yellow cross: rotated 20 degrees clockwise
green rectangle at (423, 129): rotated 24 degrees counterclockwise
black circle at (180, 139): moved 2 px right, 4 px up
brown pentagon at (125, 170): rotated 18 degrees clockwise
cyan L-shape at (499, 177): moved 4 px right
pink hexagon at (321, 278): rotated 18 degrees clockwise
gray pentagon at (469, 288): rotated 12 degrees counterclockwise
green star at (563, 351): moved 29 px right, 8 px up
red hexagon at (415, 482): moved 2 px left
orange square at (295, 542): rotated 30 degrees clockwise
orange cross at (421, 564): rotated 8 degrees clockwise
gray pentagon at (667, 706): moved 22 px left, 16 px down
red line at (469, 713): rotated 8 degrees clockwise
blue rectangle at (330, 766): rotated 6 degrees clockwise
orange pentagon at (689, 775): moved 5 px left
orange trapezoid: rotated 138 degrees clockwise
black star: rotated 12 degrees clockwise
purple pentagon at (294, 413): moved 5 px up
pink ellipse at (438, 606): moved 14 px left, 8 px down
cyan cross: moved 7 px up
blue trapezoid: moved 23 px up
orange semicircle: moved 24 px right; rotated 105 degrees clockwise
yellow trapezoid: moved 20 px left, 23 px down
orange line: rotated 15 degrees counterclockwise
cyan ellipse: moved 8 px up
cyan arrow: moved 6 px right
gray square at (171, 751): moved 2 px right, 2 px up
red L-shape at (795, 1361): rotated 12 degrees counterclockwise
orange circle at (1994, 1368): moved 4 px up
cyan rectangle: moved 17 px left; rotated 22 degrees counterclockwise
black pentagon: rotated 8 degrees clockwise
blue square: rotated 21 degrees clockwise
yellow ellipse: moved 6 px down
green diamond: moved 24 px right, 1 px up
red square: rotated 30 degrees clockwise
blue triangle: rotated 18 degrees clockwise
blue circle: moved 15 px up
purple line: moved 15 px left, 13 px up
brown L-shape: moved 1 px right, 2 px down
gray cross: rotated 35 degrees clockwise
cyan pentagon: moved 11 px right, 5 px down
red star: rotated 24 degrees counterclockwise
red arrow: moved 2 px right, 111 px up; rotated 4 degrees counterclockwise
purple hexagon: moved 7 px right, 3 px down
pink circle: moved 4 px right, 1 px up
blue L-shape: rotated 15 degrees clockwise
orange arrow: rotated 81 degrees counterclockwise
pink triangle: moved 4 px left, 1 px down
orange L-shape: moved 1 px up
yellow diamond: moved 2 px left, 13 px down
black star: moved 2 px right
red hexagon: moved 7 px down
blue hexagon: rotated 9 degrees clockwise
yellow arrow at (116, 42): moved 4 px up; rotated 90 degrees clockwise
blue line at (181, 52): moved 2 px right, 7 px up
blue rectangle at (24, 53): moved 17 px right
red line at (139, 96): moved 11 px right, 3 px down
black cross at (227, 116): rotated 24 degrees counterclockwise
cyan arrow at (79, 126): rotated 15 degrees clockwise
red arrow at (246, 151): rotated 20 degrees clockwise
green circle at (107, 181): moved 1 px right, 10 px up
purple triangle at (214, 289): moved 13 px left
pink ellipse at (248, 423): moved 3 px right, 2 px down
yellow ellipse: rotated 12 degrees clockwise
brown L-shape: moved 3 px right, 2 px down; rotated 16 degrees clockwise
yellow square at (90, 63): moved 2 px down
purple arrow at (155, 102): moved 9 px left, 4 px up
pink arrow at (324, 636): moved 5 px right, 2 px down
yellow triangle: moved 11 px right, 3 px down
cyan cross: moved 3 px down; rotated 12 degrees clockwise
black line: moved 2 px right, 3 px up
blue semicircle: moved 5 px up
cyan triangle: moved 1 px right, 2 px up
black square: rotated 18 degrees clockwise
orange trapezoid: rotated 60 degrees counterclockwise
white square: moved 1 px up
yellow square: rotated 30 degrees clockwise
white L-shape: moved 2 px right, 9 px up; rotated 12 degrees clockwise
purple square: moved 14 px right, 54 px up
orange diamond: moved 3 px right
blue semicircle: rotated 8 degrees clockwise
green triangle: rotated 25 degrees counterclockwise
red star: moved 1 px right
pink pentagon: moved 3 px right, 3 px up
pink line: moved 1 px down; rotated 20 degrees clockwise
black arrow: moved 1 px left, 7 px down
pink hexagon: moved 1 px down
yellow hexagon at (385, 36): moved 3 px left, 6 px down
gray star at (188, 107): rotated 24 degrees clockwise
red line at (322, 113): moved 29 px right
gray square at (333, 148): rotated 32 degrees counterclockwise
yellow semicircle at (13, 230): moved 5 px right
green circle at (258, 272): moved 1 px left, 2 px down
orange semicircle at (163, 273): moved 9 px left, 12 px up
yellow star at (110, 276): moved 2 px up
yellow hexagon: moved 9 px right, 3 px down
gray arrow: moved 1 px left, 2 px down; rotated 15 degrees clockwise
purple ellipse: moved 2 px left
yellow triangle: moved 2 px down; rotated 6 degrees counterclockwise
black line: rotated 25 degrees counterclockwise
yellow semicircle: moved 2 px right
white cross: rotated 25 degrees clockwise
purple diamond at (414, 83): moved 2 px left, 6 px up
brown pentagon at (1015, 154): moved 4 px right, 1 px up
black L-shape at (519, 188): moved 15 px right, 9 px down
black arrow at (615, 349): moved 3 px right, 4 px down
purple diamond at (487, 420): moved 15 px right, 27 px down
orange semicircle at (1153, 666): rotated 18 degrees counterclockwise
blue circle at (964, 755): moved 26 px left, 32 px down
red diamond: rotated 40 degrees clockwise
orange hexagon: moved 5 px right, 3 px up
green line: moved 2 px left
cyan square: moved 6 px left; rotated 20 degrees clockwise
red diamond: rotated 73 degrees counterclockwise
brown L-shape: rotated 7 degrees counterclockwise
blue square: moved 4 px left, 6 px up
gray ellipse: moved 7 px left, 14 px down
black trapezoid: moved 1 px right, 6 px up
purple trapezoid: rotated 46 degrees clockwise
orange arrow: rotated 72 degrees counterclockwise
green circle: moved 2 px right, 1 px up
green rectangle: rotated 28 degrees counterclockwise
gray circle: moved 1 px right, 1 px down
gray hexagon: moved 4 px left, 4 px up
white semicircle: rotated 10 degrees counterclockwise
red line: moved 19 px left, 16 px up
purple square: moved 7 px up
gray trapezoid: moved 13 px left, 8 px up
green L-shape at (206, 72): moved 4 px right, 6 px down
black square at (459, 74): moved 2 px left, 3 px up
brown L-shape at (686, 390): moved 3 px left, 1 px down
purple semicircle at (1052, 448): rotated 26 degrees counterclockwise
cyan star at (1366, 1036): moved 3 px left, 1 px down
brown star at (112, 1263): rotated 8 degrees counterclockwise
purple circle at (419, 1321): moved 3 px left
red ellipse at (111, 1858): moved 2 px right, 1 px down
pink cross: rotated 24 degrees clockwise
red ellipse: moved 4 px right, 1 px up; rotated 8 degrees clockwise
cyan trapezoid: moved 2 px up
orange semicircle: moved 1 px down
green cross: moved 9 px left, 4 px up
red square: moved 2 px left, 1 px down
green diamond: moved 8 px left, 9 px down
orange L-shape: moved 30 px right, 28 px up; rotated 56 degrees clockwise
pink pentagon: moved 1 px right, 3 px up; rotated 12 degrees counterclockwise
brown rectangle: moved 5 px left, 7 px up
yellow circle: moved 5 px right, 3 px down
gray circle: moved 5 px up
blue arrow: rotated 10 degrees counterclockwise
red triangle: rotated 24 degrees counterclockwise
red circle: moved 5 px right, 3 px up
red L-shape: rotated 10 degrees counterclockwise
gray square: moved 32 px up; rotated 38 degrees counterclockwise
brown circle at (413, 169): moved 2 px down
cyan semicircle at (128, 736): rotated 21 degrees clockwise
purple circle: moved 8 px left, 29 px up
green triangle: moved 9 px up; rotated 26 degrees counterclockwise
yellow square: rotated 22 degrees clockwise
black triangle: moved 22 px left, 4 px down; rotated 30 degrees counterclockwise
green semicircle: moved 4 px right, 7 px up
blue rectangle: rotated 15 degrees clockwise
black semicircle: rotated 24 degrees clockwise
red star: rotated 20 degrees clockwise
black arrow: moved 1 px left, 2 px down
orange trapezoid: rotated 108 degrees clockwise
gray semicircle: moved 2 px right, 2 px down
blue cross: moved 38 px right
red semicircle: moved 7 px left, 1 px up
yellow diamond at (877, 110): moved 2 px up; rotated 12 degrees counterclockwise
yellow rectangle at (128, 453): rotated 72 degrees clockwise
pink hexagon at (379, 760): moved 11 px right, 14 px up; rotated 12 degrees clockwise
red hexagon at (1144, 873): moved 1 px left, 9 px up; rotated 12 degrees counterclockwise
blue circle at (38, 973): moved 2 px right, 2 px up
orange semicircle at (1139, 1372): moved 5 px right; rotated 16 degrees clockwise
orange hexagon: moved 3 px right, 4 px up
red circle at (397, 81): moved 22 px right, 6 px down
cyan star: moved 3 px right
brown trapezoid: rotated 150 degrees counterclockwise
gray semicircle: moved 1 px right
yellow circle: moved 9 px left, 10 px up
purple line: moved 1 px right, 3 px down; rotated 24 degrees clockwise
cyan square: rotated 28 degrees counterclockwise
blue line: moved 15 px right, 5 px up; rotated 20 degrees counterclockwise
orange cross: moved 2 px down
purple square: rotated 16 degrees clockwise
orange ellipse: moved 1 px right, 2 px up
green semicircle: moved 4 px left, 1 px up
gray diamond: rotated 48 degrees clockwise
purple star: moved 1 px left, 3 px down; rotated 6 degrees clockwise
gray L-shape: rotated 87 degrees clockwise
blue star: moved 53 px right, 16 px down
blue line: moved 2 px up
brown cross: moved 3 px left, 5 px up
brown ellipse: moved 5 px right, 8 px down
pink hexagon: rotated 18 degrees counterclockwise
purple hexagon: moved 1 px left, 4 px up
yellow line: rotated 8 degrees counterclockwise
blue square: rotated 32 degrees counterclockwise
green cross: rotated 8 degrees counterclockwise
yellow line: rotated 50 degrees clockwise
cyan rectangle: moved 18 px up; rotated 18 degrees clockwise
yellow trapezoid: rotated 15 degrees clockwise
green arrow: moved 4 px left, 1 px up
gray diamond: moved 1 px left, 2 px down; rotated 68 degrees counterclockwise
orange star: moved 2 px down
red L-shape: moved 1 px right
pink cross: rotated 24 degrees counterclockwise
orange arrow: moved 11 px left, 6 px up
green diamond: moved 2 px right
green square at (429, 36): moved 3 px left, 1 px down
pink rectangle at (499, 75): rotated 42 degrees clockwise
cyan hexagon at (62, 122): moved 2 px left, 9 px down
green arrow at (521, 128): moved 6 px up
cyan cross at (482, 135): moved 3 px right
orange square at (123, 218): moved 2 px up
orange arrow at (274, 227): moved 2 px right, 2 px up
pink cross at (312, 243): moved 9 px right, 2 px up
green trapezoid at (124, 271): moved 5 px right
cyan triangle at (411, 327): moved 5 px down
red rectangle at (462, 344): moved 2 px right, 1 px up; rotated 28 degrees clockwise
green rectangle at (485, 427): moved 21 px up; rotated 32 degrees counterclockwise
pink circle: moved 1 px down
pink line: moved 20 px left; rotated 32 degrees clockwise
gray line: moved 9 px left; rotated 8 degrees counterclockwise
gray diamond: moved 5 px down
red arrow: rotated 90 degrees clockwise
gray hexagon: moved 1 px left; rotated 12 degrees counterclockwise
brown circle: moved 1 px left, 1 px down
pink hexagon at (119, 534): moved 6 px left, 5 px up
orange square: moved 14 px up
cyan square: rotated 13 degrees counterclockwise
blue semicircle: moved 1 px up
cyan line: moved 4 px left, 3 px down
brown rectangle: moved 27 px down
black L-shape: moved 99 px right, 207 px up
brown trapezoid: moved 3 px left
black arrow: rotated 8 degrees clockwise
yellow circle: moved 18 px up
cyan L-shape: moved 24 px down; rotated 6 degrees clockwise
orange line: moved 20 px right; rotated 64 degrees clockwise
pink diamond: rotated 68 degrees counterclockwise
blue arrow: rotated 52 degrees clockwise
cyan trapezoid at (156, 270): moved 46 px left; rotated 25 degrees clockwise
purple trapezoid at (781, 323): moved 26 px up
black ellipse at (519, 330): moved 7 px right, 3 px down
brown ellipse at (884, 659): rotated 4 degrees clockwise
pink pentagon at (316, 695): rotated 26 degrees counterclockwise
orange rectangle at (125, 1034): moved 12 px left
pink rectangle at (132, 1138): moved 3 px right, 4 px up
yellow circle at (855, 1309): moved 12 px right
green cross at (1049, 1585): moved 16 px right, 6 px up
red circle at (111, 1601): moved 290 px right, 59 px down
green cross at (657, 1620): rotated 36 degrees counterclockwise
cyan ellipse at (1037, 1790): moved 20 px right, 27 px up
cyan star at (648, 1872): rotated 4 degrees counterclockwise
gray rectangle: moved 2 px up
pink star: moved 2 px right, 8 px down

[Action item]
Taking the lines above, repeat exactly those from the line that contains "purple circle at (419, 1321): moved 3 px left" through the line that contains "orange semicircle: moved 1 px down", and both of those lines as well. Include nothing else.

[Exercise response]
purple circle at (419, 1321): moved 3 px left
red ellipse at (111, 1858): moved 2 px right, 1 px down
pink cross: rotated 24 degrees clockwise
red ellipse: moved 4 px right, 1 px up; rotated 8 degrees clockwise
cyan trapezoid: moved 2 px up
orange semicircle: moved 1 px down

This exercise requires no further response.